Prompt:
Search the data for lines holding the word "blue". State how many there are, and nothing else.

Record set:
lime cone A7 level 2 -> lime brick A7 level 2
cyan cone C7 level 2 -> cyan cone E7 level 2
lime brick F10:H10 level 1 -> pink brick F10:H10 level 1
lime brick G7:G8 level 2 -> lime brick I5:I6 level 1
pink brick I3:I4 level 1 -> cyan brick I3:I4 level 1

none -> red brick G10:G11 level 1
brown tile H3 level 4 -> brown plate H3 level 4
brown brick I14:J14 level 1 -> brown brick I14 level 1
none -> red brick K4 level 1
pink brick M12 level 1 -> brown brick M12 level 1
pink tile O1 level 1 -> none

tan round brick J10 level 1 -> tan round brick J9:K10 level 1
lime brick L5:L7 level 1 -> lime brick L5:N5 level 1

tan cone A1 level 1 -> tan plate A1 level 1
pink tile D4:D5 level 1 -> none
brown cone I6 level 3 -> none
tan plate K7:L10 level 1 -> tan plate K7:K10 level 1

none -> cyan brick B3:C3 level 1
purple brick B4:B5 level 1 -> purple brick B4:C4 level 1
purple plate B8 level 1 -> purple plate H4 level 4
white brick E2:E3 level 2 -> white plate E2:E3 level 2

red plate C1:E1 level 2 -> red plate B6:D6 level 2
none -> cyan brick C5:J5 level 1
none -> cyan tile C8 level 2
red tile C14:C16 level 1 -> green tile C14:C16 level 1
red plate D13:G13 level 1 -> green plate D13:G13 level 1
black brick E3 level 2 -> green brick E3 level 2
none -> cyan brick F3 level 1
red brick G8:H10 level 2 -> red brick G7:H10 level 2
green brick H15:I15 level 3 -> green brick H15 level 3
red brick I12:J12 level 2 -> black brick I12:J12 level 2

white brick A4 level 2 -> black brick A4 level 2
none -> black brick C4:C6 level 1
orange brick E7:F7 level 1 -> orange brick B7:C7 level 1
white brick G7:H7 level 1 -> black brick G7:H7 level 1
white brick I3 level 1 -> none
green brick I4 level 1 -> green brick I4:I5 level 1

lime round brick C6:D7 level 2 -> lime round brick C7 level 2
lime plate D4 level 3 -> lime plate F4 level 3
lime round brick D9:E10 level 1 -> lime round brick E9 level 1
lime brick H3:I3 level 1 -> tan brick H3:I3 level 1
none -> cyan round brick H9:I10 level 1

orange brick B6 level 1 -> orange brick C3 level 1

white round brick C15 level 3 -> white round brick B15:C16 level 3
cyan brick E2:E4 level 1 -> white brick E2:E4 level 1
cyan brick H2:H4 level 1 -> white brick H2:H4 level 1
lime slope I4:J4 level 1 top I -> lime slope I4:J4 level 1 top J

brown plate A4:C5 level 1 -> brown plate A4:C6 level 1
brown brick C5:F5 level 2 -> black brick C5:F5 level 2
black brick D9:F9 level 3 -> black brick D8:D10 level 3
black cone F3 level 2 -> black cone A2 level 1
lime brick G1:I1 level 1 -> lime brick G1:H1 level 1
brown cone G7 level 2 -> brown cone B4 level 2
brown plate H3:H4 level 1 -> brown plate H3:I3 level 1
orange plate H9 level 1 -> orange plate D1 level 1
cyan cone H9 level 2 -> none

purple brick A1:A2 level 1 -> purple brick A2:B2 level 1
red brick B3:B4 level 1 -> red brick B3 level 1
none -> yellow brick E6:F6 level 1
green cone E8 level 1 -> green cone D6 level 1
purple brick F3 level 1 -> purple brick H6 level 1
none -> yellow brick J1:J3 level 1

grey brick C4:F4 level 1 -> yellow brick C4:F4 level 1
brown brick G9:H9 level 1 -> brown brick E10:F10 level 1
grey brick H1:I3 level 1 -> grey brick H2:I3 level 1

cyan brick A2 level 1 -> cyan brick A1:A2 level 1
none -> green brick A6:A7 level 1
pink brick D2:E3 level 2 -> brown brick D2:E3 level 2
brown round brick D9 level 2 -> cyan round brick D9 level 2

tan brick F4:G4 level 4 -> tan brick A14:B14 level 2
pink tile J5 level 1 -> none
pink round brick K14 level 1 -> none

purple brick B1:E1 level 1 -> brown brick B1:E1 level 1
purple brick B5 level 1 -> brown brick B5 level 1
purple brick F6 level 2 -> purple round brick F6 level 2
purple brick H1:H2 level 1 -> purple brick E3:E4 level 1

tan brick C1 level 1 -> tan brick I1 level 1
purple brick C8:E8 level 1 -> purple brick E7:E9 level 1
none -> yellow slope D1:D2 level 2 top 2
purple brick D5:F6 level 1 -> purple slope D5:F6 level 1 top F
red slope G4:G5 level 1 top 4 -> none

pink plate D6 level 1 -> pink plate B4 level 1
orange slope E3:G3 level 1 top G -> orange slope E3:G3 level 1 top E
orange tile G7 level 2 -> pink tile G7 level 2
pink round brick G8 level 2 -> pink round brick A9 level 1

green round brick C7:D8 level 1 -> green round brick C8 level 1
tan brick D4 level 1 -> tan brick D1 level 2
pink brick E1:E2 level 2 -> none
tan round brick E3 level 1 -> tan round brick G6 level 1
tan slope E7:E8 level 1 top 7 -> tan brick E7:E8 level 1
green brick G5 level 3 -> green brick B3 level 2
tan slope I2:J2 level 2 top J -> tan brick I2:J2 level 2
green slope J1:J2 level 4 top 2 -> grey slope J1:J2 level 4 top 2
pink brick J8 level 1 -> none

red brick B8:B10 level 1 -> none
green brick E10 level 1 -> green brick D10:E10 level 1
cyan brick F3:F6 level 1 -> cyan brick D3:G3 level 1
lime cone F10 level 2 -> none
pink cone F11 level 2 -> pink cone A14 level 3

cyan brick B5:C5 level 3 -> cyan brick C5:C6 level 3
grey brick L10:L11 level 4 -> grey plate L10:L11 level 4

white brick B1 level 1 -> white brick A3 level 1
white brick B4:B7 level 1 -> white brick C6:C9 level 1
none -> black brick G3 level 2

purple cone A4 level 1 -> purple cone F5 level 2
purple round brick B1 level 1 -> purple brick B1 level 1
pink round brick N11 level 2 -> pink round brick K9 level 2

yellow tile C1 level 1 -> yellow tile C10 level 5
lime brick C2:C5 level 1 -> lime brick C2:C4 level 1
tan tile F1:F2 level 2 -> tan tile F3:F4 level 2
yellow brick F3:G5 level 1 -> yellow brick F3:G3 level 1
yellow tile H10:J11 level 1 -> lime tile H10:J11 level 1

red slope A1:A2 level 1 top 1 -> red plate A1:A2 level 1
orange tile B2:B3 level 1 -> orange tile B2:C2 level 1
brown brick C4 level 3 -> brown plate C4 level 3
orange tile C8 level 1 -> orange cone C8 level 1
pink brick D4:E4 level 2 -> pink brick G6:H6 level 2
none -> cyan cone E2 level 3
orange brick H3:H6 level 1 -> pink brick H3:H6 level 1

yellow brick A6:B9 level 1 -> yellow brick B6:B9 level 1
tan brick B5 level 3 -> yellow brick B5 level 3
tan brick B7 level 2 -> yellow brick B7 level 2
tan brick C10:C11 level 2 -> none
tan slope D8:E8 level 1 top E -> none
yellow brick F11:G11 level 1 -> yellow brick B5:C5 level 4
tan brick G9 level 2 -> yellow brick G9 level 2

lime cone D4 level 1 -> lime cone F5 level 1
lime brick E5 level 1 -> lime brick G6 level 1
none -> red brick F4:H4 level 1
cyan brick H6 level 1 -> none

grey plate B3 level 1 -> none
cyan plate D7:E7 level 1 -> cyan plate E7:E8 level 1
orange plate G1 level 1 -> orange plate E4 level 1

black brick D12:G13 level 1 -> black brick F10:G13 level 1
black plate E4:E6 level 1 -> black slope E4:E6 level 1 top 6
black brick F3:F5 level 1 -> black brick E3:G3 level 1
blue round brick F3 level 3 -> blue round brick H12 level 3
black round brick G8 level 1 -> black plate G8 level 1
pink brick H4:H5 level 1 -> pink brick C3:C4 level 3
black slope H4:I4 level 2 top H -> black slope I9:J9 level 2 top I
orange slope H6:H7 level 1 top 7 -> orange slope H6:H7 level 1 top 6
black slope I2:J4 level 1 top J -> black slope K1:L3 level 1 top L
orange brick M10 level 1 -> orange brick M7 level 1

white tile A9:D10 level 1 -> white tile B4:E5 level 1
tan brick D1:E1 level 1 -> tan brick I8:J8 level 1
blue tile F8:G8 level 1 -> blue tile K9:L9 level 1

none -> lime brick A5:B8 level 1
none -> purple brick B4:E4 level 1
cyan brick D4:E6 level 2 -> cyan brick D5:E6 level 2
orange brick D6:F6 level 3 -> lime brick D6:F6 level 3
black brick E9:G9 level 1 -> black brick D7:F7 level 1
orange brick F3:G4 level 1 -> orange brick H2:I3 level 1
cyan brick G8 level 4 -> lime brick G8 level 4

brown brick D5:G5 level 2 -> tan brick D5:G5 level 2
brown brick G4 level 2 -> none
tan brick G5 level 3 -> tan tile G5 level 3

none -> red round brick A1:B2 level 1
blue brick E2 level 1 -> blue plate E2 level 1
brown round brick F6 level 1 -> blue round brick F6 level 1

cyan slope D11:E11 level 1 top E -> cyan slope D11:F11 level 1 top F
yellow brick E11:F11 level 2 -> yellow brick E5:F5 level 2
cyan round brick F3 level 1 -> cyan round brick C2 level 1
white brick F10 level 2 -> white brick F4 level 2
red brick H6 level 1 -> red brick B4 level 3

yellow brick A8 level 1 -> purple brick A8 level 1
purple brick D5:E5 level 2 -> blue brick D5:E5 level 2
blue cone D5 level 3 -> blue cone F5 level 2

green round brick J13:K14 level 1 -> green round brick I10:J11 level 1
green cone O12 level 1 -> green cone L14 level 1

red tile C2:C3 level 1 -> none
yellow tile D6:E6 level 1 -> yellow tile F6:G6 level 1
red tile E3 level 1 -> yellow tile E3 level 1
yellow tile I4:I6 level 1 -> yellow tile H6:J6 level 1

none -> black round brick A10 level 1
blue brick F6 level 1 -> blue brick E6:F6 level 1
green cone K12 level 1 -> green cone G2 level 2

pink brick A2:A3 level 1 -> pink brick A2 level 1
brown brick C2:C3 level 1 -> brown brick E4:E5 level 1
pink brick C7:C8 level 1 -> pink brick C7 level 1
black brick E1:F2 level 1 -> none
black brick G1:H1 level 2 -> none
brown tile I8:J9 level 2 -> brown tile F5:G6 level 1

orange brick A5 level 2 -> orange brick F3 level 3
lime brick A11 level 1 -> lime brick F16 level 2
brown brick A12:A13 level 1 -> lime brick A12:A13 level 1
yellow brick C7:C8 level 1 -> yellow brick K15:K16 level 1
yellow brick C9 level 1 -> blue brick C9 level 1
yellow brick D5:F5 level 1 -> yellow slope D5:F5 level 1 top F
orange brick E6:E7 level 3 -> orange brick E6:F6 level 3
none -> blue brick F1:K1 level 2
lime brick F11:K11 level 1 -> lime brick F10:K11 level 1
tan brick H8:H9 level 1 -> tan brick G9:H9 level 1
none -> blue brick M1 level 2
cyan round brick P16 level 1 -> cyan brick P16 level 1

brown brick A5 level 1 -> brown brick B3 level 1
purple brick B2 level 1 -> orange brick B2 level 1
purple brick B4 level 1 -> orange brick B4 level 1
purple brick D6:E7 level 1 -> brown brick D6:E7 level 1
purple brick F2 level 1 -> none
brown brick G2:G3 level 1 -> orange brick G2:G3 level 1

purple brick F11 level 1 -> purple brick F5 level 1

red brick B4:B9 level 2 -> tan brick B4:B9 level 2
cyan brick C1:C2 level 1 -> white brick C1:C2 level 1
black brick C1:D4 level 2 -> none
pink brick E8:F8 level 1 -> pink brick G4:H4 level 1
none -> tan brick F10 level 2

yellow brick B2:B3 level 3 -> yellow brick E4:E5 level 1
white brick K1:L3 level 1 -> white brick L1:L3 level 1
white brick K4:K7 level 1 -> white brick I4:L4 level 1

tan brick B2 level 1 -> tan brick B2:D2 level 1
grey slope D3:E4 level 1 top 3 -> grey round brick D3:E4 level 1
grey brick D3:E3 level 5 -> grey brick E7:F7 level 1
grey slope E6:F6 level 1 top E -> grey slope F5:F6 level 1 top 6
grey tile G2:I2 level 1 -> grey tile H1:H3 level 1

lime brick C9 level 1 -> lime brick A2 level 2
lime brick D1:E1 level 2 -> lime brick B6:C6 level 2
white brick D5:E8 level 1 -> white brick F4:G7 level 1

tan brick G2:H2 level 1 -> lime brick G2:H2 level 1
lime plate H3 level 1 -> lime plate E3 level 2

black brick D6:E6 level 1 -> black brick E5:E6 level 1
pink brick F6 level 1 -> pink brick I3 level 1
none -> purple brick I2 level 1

Answer below:
10